(Data for this task begins)

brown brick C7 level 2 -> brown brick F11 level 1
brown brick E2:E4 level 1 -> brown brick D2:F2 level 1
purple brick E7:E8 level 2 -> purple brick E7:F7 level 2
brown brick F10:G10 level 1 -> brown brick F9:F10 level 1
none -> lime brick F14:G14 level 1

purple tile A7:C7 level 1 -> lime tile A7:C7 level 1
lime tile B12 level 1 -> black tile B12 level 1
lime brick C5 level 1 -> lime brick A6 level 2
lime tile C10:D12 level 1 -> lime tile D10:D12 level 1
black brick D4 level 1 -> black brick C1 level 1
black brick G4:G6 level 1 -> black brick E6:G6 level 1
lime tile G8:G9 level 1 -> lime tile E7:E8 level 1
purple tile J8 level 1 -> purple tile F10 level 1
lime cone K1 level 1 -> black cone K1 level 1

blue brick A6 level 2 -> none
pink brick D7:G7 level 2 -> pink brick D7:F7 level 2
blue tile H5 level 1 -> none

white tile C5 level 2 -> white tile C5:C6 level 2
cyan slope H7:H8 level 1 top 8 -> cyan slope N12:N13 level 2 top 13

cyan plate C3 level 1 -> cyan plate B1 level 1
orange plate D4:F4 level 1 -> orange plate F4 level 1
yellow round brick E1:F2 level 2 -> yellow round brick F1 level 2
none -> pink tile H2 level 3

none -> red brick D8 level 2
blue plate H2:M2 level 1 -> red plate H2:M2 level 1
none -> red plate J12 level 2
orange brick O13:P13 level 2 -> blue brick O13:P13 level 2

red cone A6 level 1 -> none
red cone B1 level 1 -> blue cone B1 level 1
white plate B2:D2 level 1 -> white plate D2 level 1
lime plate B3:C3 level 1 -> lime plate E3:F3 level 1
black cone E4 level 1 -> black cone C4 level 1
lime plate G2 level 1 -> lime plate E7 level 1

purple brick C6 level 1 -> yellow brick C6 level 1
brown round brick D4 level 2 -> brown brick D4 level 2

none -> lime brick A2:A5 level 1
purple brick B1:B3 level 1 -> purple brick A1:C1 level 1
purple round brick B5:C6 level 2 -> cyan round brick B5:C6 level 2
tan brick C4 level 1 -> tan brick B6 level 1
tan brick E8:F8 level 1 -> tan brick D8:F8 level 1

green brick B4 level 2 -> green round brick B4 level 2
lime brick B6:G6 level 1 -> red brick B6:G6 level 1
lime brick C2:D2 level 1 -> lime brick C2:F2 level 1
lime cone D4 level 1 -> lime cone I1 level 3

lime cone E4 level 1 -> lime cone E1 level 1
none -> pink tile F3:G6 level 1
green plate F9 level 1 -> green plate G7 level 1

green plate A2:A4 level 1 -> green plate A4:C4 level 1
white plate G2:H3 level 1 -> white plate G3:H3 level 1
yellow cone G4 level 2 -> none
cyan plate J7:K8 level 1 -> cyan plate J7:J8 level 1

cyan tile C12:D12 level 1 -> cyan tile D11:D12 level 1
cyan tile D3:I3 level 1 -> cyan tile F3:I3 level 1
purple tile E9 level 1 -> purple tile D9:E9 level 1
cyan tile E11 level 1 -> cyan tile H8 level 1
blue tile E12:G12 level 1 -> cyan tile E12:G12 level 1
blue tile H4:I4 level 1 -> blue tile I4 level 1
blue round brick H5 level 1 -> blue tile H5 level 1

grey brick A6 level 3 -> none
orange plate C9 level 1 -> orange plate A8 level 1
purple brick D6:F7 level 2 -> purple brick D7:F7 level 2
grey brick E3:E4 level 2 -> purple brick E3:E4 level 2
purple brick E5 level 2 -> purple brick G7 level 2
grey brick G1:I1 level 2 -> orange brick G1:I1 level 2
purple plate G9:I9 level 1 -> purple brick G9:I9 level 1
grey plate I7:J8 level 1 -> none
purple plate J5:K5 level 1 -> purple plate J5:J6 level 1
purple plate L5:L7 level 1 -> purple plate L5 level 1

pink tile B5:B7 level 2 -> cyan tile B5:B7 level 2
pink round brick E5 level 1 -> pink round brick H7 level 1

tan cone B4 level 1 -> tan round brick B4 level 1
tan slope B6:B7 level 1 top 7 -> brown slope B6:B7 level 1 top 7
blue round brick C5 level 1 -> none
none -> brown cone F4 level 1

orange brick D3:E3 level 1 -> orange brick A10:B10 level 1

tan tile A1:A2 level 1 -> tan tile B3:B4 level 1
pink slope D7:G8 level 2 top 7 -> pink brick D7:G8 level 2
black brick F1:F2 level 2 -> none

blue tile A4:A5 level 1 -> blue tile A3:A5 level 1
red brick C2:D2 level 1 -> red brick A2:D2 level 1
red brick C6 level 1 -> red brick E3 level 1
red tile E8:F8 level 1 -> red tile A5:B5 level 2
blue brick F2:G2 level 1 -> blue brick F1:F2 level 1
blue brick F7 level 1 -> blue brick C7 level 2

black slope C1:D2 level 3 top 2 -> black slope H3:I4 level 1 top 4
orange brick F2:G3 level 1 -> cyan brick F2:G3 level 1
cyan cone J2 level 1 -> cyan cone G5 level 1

(Data for this task ends)

→ **Problem requirements**:
Every single line of the data above must be set down again exactly.

→ **Written response**:
brown brick C7 level 2 -> brown brick F11 level 1
brown brick E2:E4 level 1 -> brown brick D2:F2 level 1
purple brick E7:E8 level 2 -> purple brick E7:F7 level 2
brown brick F10:G10 level 1 -> brown brick F9:F10 level 1
none -> lime brick F14:G14 level 1

purple tile A7:C7 level 1 -> lime tile A7:C7 level 1
lime tile B12 level 1 -> black tile B12 level 1
lime brick C5 level 1 -> lime brick A6 level 2
lime tile C10:D12 level 1 -> lime tile D10:D12 level 1
black brick D4 level 1 -> black brick C1 level 1
black brick G4:G6 level 1 -> black brick E6:G6 level 1
lime tile G8:G9 level 1 -> lime tile E7:E8 level 1
purple tile J8 level 1 -> purple tile F10 level 1
lime cone K1 level 1 -> black cone K1 level 1

blue brick A6 level 2 -> none
pink brick D7:G7 level 2 -> pink brick D7:F7 level 2
blue tile H5 level 1 -> none

white tile C5 level 2 -> white tile C5:C6 level 2
cyan slope H7:H8 level 1 top 8 -> cyan slope N12:N13 level 2 top 13

cyan plate C3 level 1 -> cyan plate B1 level 1
orange plate D4:F4 level 1 -> orange plate F4 level 1
yellow round brick E1:F2 level 2 -> yellow round brick F1 level 2
none -> pink tile H2 level 3

none -> red brick D8 level 2
blue plate H2:M2 level 1 -> red plate H2:M2 level 1
none -> red plate J12 level 2
orange brick O13:P13 level 2 -> blue brick O13:P13 level 2

red cone A6 level 1 -> none
red cone B1 level 1 -> blue cone B1 level 1
white plate B2:D2 level 1 -> white plate D2 level 1
lime plate B3:C3 level 1 -> lime plate E3:F3 level 1
black cone E4 level 1 -> black cone C4 level 1
lime plate G2 level 1 -> lime plate E7 level 1

purple brick C6 level 1 -> yellow brick C6 level 1
brown round brick D4 level 2 -> brown brick D4 level 2

none -> lime brick A2:A5 level 1
purple brick B1:B3 level 1 -> purple brick A1:C1 level 1
purple round brick B5:C6 level 2 -> cyan round brick B5:C6 level 2
tan brick C4 level 1 -> tan brick B6 level 1
tan brick E8:F8 level 1 -> tan brick D8:F8 level 1

green brick B4 level 2 -> green round brick B4 level 2
lime brick B6:G6 level 1 -> red brick B6:G6 level 1
lime brick C2:D2 level 1 -> lime brick C2:F2 level 1
lime cone D4 level 1 -> lime cone I1 level 3

lime cone E4 level 1 -> lime cone E1 level 1
none -> pink tile F3:G6 level 1
green plate F9 level 1 -> green plate G7 level 1

green plate A2:A4 level 1 -> green plate A4:C4 level 1
white plate G2:H3 level 1 -> white plate G3:H3 level 1
yellow cone G4 level 2 -> none
cyan plate J7:K8 level 1 -> cyan plate J7:J8 level 1

cyan tile C12:D12 level 1 -> cyan tile D11:D12 level 1
cyan tile D3:I3 level 1 -> cyan tile F3:I3 level 1
purple tile E9 level 1 -> purple tile D9:E9 level 1
cyan tile E11 level 1 -> cyan tile H8 level 1
blue tile E12:G12 level 1 -> cyan tile E12:G12 level 1
blue tile H4:I4 level 1 -> blue tile I4 level 1
blue round brick H5 level 1 -> blue tile H5 level 1

grey brick A6 level 3 -> none
orange plate C9 level 1 -> orange plate A8 level 1
purple brick D6:F7 level 2 -> purple brick D7:F7 level 2
grey brick E3:E4 level 2 -> purple brick E3:E4 level 2
purple brick E5 level 2 -> purple brick G7 level 2
grey brick G1:I1 level 2 -> orange brick G1:I1 level 2
purple plate G9:I9 level 1 -> purple brick G9:I9 level 1
grey plate I7:J8 level 1 -> none
purple plate J5:K5 level 1 -> purple plate J5:J6 level 1
purple plate L5:L7 level 1 -> purple plate L5 level 1

pink tile B5:B7 level 2 -> cyan tile B5:B7 level 2
pink round brick E5 level 1 -> pink round brick H7 level 1

tan cone B4 level 1 -> tan round brick B4 level 1
tan slope B6:B7 level 1 top 7 -> brown slope B6:B7 level 1 top 7
blue round brick C5 level 1 -> none
none -> brown cone F4 level 1

orange brick D3:E3 level 1 -> orange brick A10:B10 level 1

tan tile A1:A2 level 1 -> tan tile B3:B4 level 1
pink slope D7:G8 level 2 top 7 -> pink brick D7:G8 level 2
black brick F1:F2 level 2 -> none

blue tile A4:A5 level 1 -> blue tile A3:A5 level 1
red brick C2:D2 level 1 -> red brick A2:D2 level 1
red brick C6 level 1 -> red brick E3 level 1
red tile E8:F8 level 1 -> red tile A5:B5 level 2
blue brick F2:G2 level 1 -> blue brick F1:F2 level 1
blue brick F7 level 1 -> blue brick C7 level 2

black slope C1:D2 level 3 top 2 -> black slope H3:I4 level 1 top 4
orange brick F2:G3 level 1 -> cyan brick F2:G3 level 1
cyan cone J2 level 1 -> cyan cone G5 level 1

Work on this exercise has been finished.